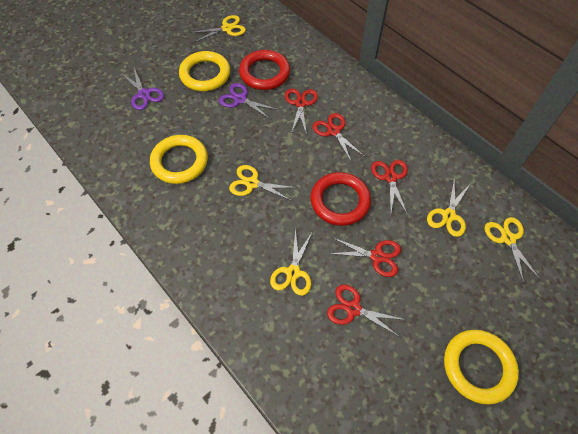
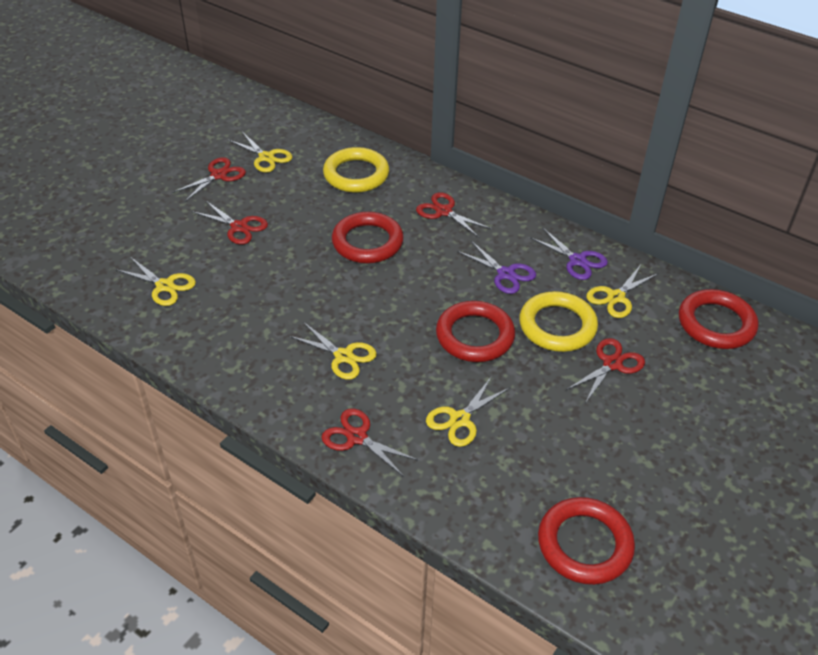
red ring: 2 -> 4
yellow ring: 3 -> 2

┄┄┄┄┄┄┄┄┄┄

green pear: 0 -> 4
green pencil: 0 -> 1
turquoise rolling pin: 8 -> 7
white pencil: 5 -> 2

┄┄┄┄┄┄┄┄┄┄

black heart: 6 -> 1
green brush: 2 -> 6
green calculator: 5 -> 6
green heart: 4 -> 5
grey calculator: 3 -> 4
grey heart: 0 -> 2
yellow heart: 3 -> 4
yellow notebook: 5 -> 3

┄┄┄┄┄┄┄┄┄┄

Print the lines above from the one with "green pencil: 0 -> 1" through the one with "white pencil: 5 -> 2", both included, exactly as written and nothing more.

green pencil: 0 -> 1
turquoise rolling pin: 8 -> 7
white pencil: 5 -> 2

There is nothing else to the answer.